▶ [Try it]
What you copy should be the lines from the one with "yellow bowling pin: 1 -> 3" through the end of the entries, word for word. Omit the pictures.
-------- Records supplied
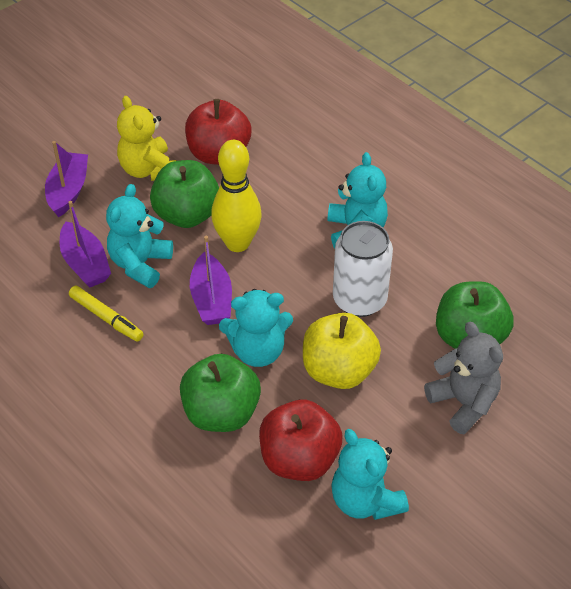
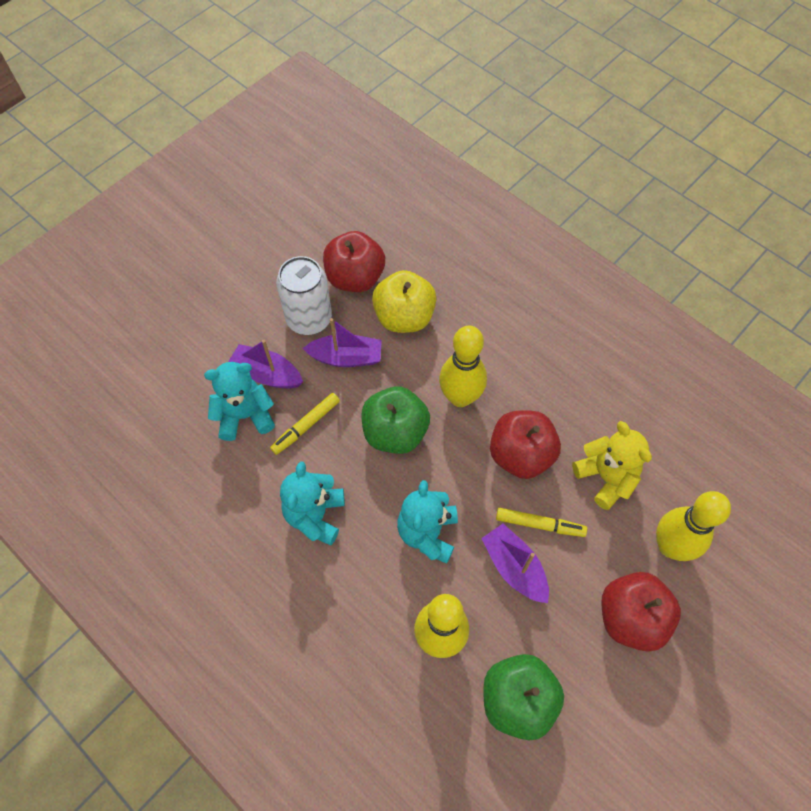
green apple: 3 -> 2
grey teddy bear: 1 -> 0
red apple: 2 -> 3
turquoise teddy bear: 4 -> 3
yellow bowling pin: 1 -> 3
yellow marker: 1 -> 2

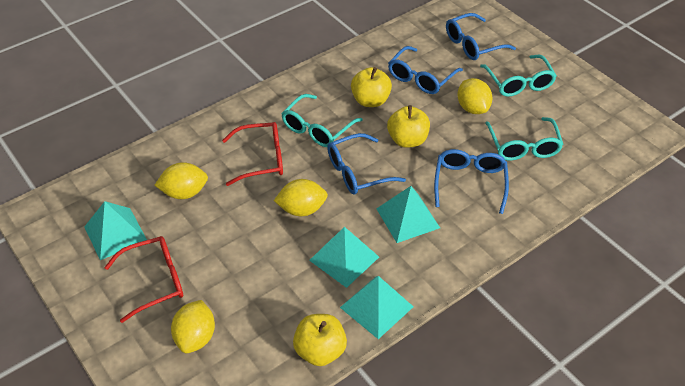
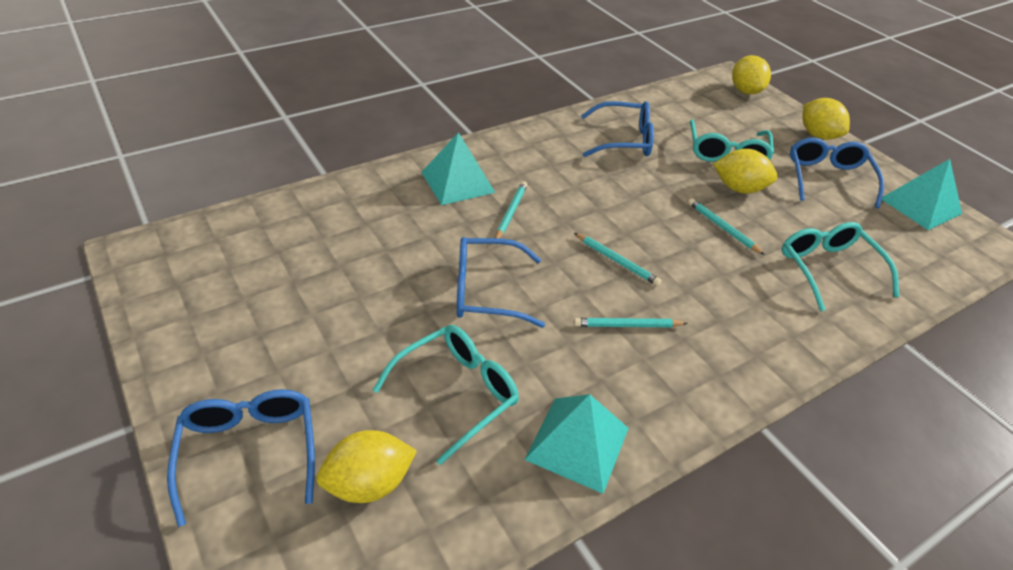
red glasses: 2 -> 0
turquoise pencil: 0 -> 4
turquoise pyramid: 4 -> 3
yellow apple: 3 -> 0

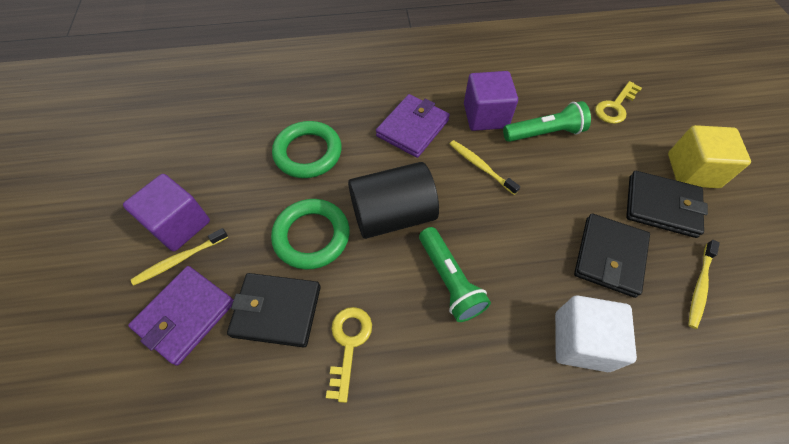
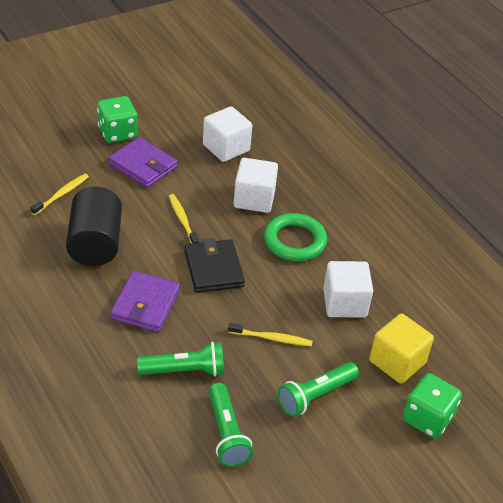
black wallet: 3 -> 1
green dice: 0 -> 2
green flashlight: 2 -> 3
green ring: 2 -> 1
purple cube: 2 -> 0
white cube: 1 -> 3
yellow key: 2 -> 0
----------------
▶ [Solution to this exercise]
yellow bowling pin: 1 -> 3
yellow marker: 1 -> 2

red glasses: 2 -> 0
turquoise pencil: 0 -> 4
turquoise pyramid: 4 -> 3
yellow apple: 3 -> 0

black wallet: 3 -> 1
green dice: 0 -> 2
green flashlight: 2 -> 3
green ring: 2 -> 1
purple cube: 2 -> 0
white cube: 1 -> 3
yellow key: 2 -> 0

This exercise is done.